## What you should do
Print every line of the data below unchanged, in the same order.

## Information provided
┌──
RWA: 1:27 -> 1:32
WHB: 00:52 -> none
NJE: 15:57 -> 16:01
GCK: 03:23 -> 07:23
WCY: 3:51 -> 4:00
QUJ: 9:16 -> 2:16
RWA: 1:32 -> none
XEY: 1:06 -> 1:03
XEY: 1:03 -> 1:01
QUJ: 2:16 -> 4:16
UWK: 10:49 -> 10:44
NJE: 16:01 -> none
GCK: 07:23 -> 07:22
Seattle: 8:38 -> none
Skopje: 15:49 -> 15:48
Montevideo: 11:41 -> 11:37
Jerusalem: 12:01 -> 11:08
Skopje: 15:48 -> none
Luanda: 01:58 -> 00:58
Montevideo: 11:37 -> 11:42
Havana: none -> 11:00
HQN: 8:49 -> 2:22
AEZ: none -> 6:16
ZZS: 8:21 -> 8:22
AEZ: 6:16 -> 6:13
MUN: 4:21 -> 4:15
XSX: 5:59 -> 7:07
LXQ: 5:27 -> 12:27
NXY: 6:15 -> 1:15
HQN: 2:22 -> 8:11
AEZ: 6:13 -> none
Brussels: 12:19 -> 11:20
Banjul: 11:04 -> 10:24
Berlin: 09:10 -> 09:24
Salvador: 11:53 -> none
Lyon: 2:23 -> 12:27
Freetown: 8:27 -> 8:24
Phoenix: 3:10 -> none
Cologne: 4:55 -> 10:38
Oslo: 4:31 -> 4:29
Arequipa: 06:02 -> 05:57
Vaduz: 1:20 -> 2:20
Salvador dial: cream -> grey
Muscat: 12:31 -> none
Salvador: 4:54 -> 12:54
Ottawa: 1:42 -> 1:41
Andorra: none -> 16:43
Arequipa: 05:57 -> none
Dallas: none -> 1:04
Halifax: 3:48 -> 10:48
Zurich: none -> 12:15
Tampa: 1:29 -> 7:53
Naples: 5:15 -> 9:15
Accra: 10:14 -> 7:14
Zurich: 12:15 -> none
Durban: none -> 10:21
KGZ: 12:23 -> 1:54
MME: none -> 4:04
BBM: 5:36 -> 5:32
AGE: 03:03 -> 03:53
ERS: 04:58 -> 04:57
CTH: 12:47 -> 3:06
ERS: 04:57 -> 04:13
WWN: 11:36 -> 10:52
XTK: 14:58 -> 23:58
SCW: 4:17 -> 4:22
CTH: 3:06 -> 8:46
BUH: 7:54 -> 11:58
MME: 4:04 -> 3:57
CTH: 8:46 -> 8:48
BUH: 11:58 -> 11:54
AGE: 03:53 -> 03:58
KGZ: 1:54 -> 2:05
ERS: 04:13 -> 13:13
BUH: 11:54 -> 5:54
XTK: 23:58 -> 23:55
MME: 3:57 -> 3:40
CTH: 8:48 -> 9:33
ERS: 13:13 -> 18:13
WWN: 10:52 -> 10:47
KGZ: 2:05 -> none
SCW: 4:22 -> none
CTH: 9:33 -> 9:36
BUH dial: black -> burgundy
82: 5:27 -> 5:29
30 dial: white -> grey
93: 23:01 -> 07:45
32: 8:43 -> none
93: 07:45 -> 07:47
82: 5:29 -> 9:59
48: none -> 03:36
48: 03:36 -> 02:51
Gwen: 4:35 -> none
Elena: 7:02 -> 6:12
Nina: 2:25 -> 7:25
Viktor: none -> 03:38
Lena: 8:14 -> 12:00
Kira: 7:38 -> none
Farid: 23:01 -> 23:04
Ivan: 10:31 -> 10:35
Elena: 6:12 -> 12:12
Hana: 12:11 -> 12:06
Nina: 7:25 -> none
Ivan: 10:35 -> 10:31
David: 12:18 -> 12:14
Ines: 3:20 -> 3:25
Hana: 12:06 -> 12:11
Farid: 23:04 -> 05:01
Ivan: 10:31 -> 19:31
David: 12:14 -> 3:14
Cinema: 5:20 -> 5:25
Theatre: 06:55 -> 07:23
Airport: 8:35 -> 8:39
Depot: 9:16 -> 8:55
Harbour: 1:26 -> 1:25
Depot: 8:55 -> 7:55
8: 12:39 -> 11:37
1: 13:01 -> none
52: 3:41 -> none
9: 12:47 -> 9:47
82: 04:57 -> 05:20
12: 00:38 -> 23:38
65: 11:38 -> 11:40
└──
## Full output
RWA: 1:27 -> 1:32
WHB: 00:52 -> none
NJE: 15:57 -> 16:01
GCK: 03:23 -> 07:23
WCY: 3:51 -> 4:00
QUJ: 9:16 -> 2:16
RWA: 1:32 -> none
XEY: 1:06 -> 1:03
XEY: 1:03 -> 1:01
QUJ: 2:16 -> 4:16
UWK: 10:49 -> 10:44
NJE: 16:01 -> none
GCK: 07:23 -> 07:22
Seattle: 8:38 -> none
Skopje: 15:49 -> 15:48
Montevideo: 11:41 -> 11:37
Jerusalem: 12:01 -> 11:08
Skopje: 15:48 -> none
Luanda: 01:58 -> 00:58
Montevideo: 11:37 -> 11:42
Havana: none -> 11:00
HQN: 8:49 -> 2:22
AEZ: none -> 6:16
ZZS: 8:21 -> 8:22
AEZ: 6:16 -> 6:13
MUN: 4:21 -> 4:15
XSX: 5:59 -> 7:07
LXQ: 5:27 -> 12:27
NXY: 6:15 -> 1:15
HQN: 2:22 -> 8:11
AEZ: 6:13 -> none
Brussels: 12:19 -> 11:20
Banjul: 11:04 -> 10:24
Berlin: 09:10 -> 09:24
Salvador: 11:53 -> none
Lyon: 2:23 -> 12:27
Freetown: 8:27 -> 8:24
Phoenix: 3:10 -> none
Cologne: 4:55 -> 10:38
Oslo: 4:31 -> 4:29
Arequipa: 06:02 -> 05:57
Vaduz: 1:20 -> 2:20
Salvador dial: cream -> grey
Muscat: 12:31 -> none
Salvador: 4:54 -> 12:54
Ottawa: 1:42 -> 1:41
Andorra: none -> 16:43
Arequipa: 05:57 -> none
Dallas: none -> 1:04
Halifax: 3:48 -> 10:48
Zurich: none -> 12:15
Tampa: 1:29 -> 7:53
Naples: 5:15 -> 9:15
Accra: 10:14 -> 7:14
Zurich: 12:15 -> none
Durban: none -> 10:21
KGZ: 12:23 -> 1:54
MME: none -> 4:04
BBM: 5:36 -> 5:32
AGE: 03:03 -> 03:53
ERS: 04:58 -> 04:57
CTH: 12:47 -> 3:06
ERS: 04:57 -> 04:13
WWN: 11:36 -> 10:52
XTK: 14:58 -> 23:58
SCW: 4:17 -> 4:22
CTH: 3:06 -> 8:46
BUH: 7:54 -> 11:58
MME: 4:04 -> 3:57
CTH: 8:46 -> 8:48
BUH: 11:58 -> 11:54
AGE: 03:53 -> 03:58
KGZ: 1:54 -> 2:05
ERS: 04:13 -> 13:13
BUH: 11:54 -> 5:54
XTK: 23:58 -> 23:55
MME: 3:57 -> 3:40
CTH: 8:48 -> 9:33
ERS: 13:13 -> 18:13
WWN: 10:52 -> 10:47
KGZ: 2:05 -> none
SCW: 4:22 -> none
CTH: 9:33 -> 9:36
BUH dial: black -> burgundy
82: 5:27 -> 5:29
30 dial: white -> grey
93: 23:01 -> 07:45
32: 8:43 -> none
93: 07:45 -> 07:47
82: 5:29 -> 9:59
48: none -> 03:36
48: 03:36 -> 02:51
Gwen: 4:35 -> none
Elena: 7:02 -> 6:12
Nina: 2:25 -> 7:25
Viktor: none -> 03:38
Lena: 8:14 -> 12:00
Kira: 7:38 -> none
Farid: 23:01 -> 23:04
Ivan: 10:31 -> 10:35
Elena: 6:12 -> 12:12
Hana: 12:11 -> 12:06
Nina: 7:25 -> none
Ivan: 10:35 -> 10:31
David: 12:18 -> 12:14
Ines: 3:20 -> 3:25
Hana: 12:06 -> 12:11
Farid: 23:04 -> 05:01
Ivan: 10:31 -> 19:31
David: 12:14 -> 3:14
Cinema: 5:20 -> 5:25
Theatre: 06:55 -> 07:23
Airport: 8:35 -> 8:39
Depot: 9:16 -> 8:55
Harbour: 1:26 -> 1:25
Depot: 8:55 -> 7:55
8: 12:39 -> 11:37
1: 13:01 -> none
52: 3:41 -> none
9: 12:47 -> 9:47
82: 04:57 -> 05:20
12: 00:38 -> 23:38
65: 11:38 -> 11:40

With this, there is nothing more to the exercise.